The problem
Look through the records and copy each line with the string "resized" in it.

Image sequences with motion text

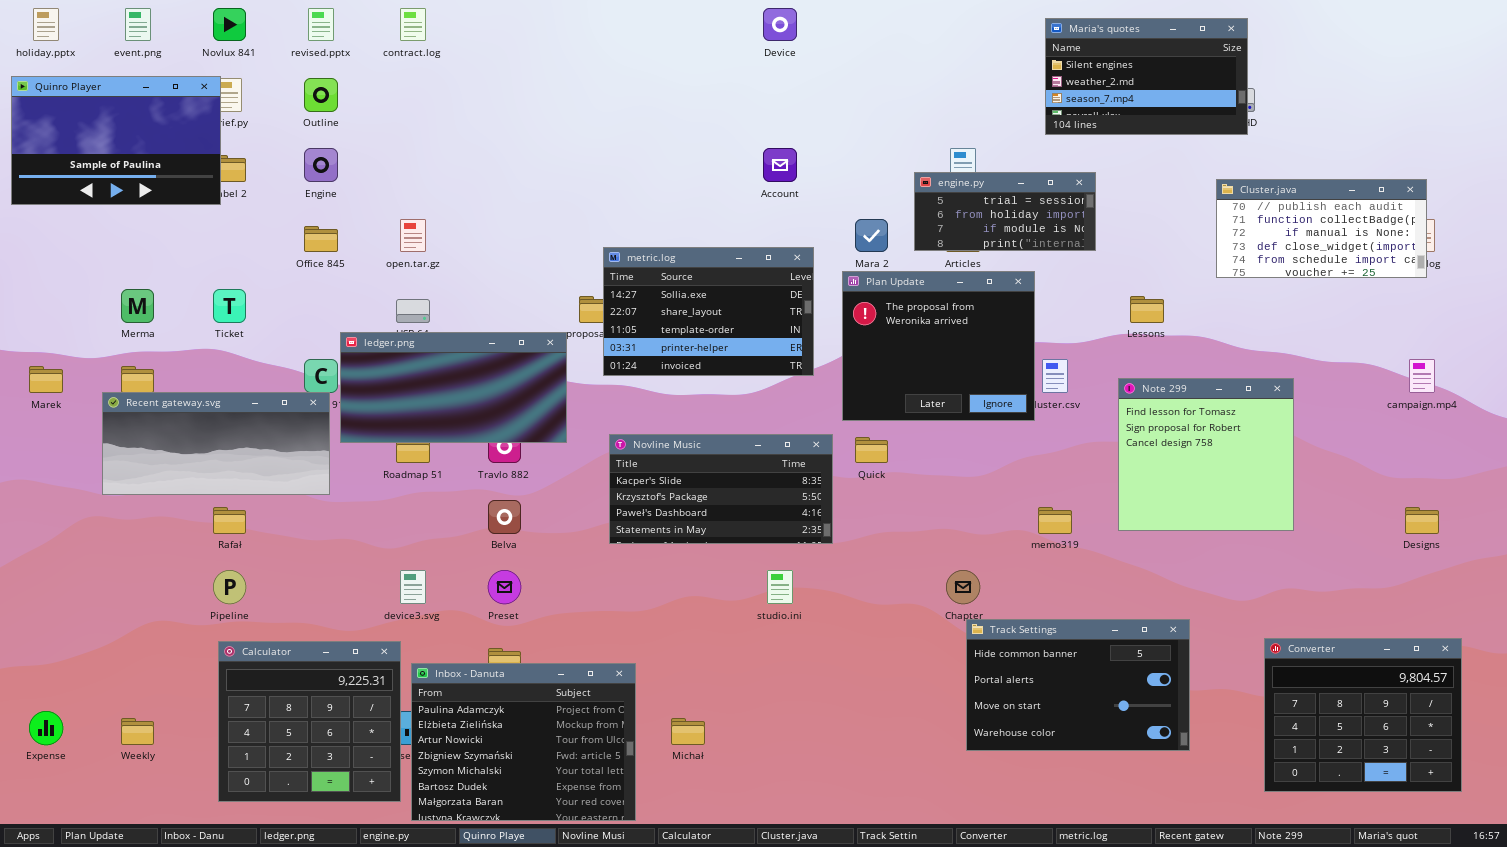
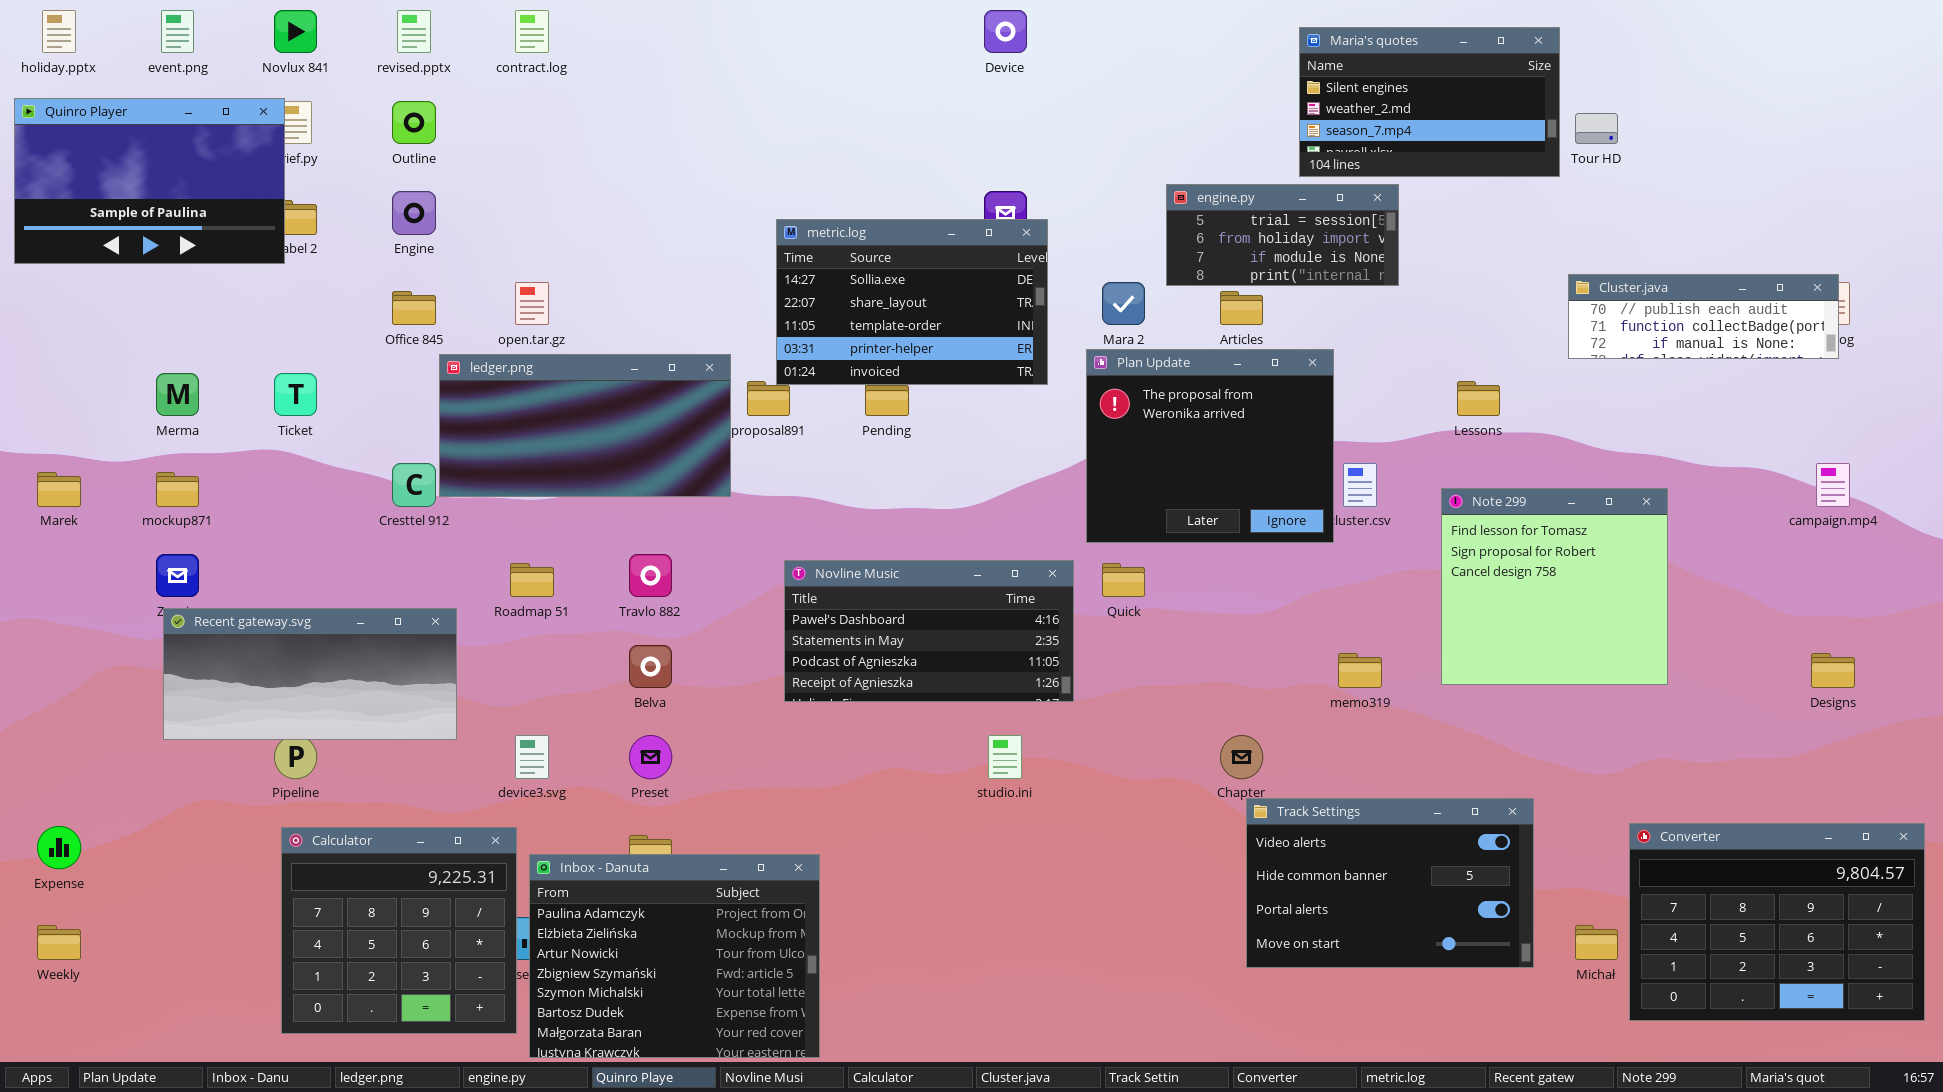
Maria's quotes: [1045,18,1248,135] -> [1299,27,1560,177], moved
engine.py: [914,172,1096,251] -> [1166,184,1399,286], moved
Cluster.java: [1216,179,1427,278] -> [1568,274,1839,359], resized
metric.log: [603,247,814,376] -> [776,219,1048,385], moved
ledger.png: [340,332,567,443] -> [439,354,731,497], moved
Recent gateway.svg: [102,392,330,495] -> [163,608,457,740], moved
Novline Music: [609,434,833,544] -> [784,560,1074,702], scrolled down 2 rows
Track Settings: [966,619,1190,751] -> [1246,798,1534,968], scrolled up 1 row
Converter: [1264,638,1462,792] -> [1629,823,1925,1021], resized
Expense: [29,711,63,745] -> [37,826,81,869], moved
Weekly: [121,718,154,745] -> [37,925,81,960], moved
Michał: [671,718,705,745] -> [1575,925,1618,960], moved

Solution to the problem
Cluster.java: [1216,179,1427,278] -> [1568,274,1839,359], resized
Converter: [1264,638,1462,792] -> [1629,823,1925,1021], resized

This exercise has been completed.